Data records
■ ■ ■ ■ ■ ■ ■

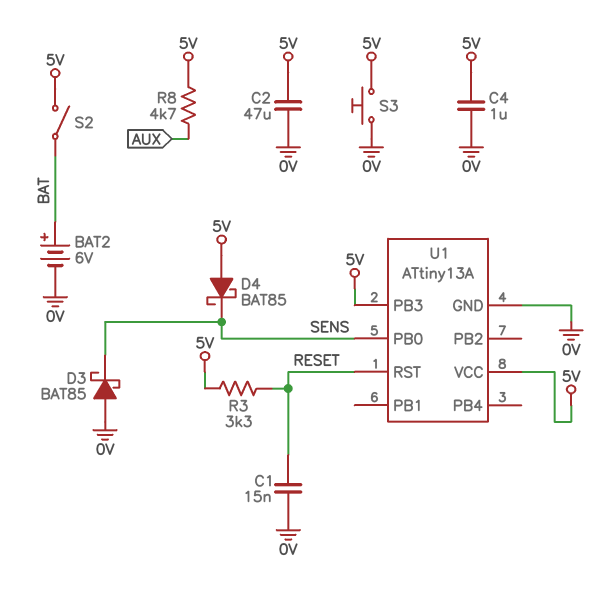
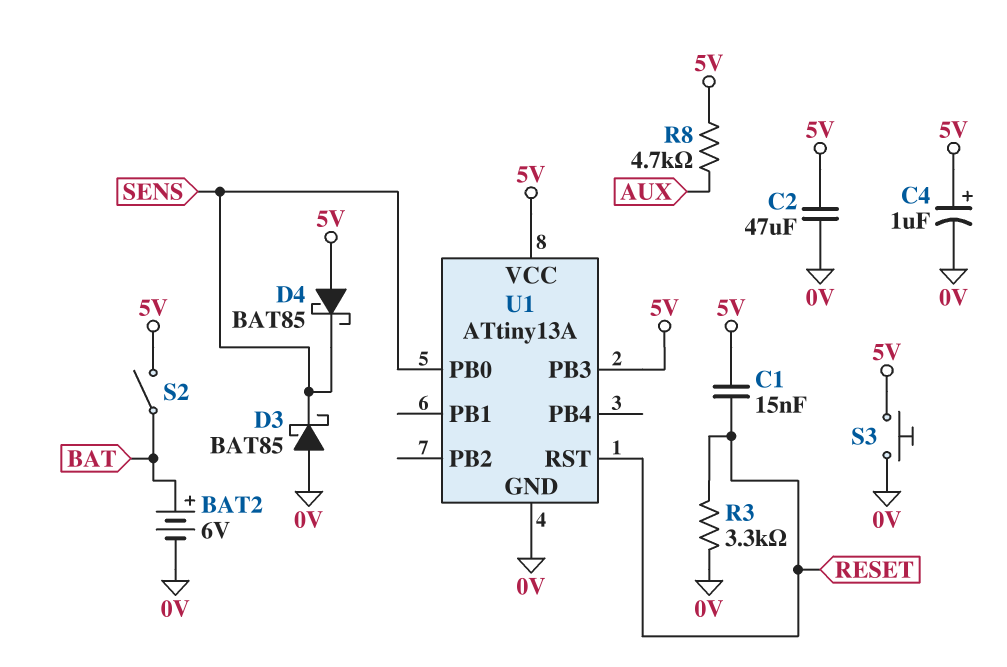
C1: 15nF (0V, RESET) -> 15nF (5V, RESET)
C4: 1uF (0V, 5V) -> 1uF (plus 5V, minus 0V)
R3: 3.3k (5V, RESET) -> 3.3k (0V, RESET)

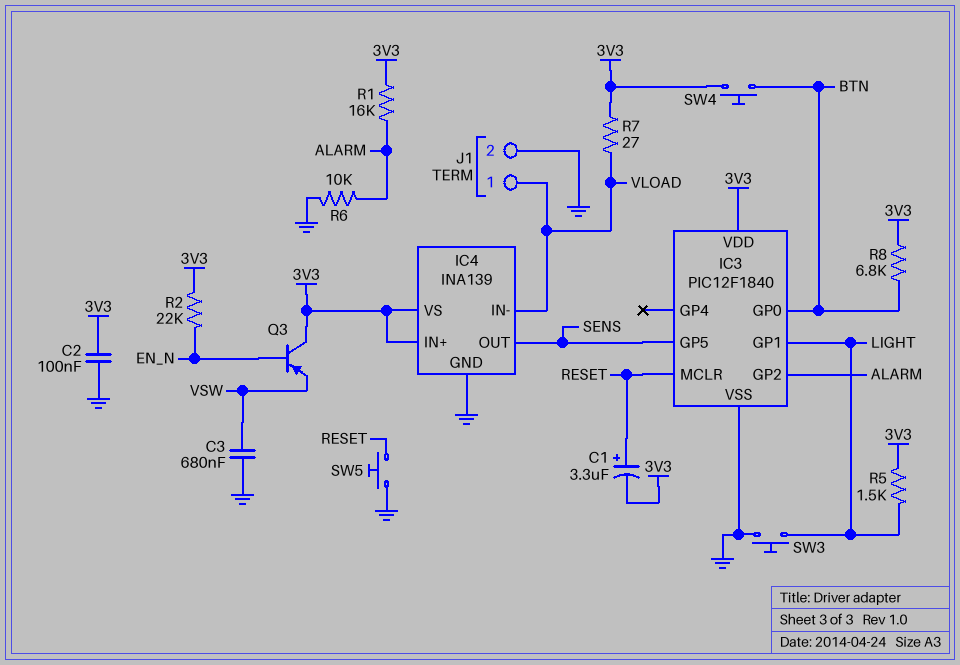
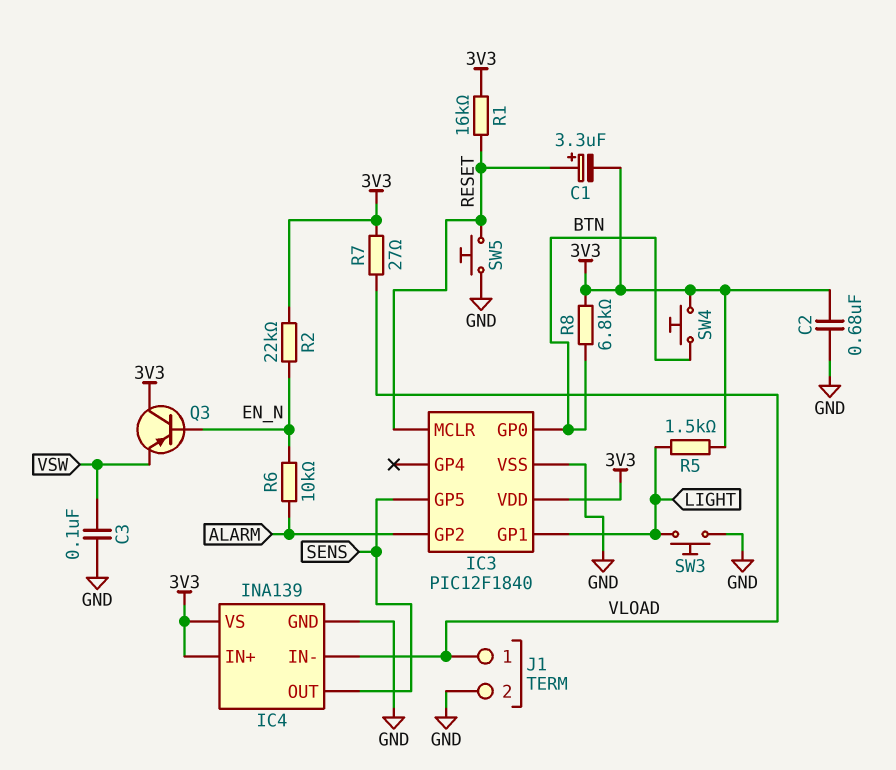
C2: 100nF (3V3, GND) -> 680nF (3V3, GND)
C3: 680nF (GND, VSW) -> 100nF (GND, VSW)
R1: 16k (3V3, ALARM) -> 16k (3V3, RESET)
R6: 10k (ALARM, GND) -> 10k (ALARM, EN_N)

■ ■ ■ ■ ■ ■ ■

[What you should do] A word-for-word restatement of the lines running from the one with "C2: 100nF (3V3, GND) -> 680nF (3V3, GND)" to the last line of the records is the whole answer.

[Solution for this exercise]
C2: 100nF (3V3, GND) -> 680nF (3V3, GND)
C3: 680nF (GND, VSW) -> 100nF (GND, VSW)
R1: 16k (3V3, ALARM) -> 16k (3V3, RESET)
R6: 10k (ALARM, GND) -> 10k (ALARM, EN_N)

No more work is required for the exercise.